### Data supplied

•••

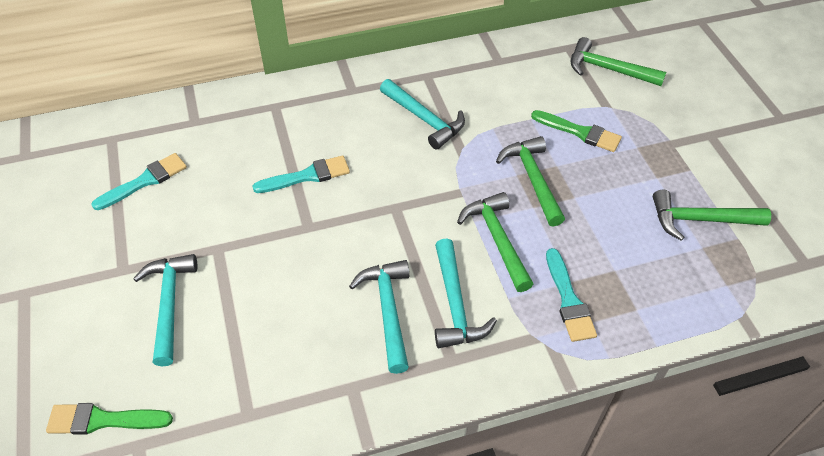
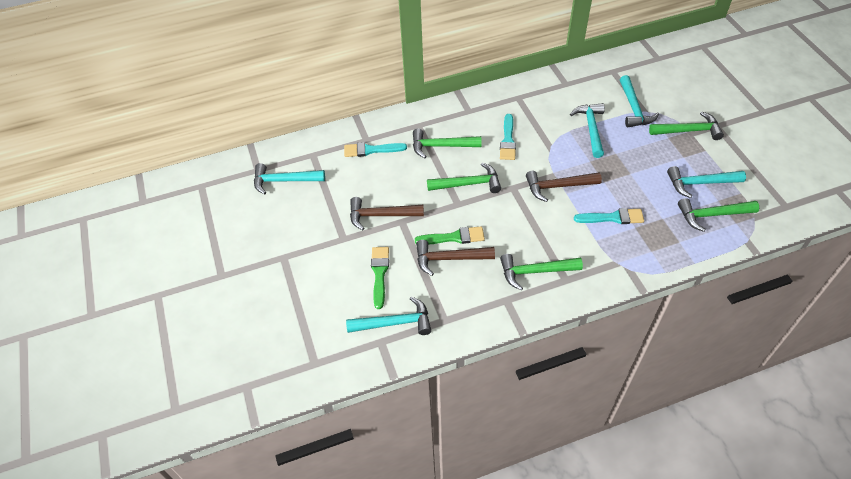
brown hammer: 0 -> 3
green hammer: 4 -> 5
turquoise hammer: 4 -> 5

•••

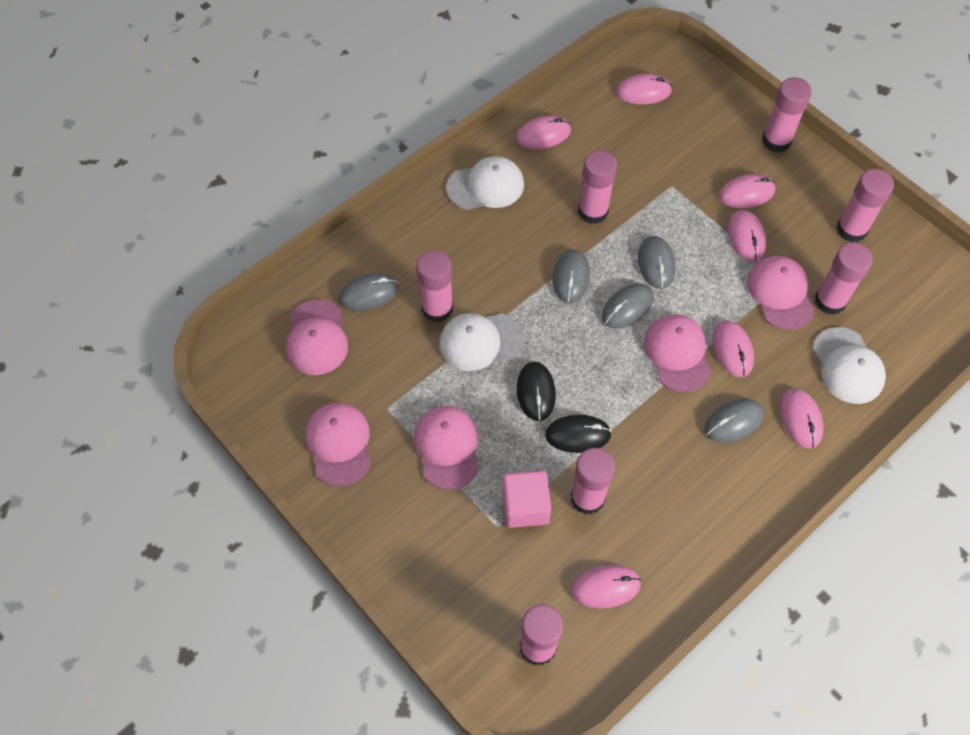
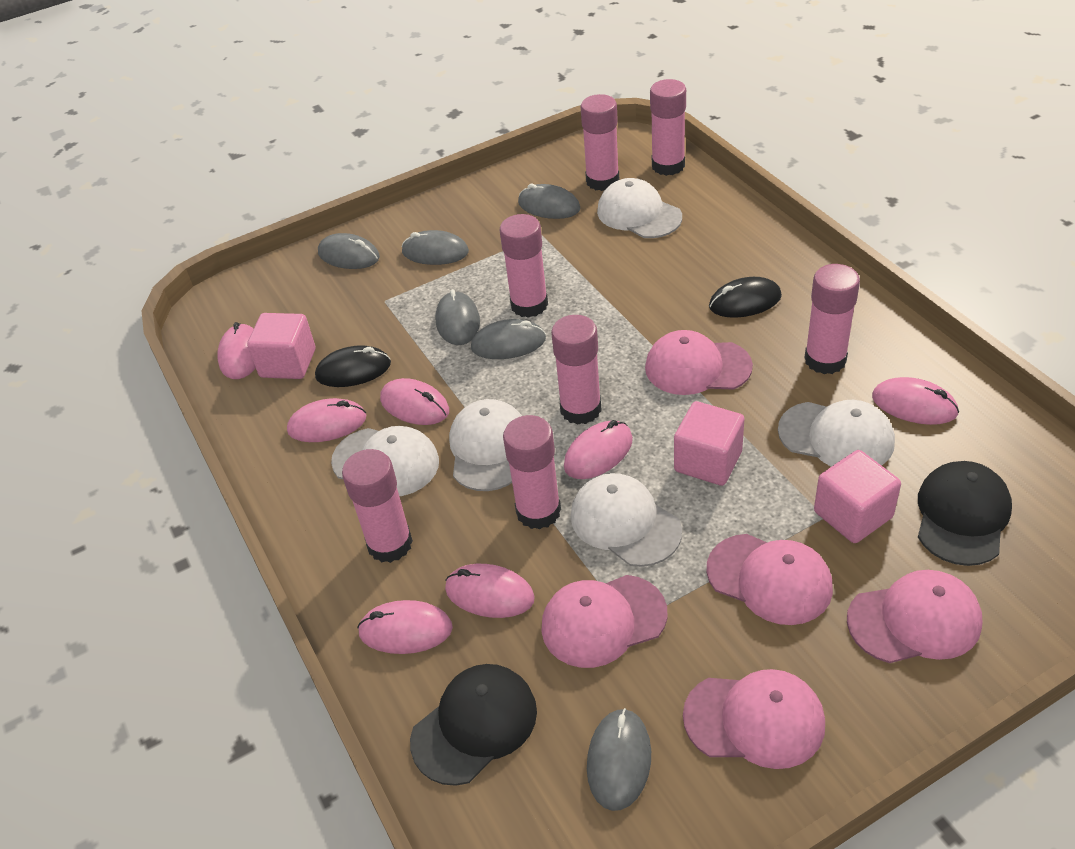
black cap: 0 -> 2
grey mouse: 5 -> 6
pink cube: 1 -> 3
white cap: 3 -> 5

•••

### What you have to do
Every line that contains the string "hammer" should be copied from the entries.

### Answer to this task
brown hammer: 0 -> 3
green hammer: 4 -> 5
turquoise hammer: 4 -> 5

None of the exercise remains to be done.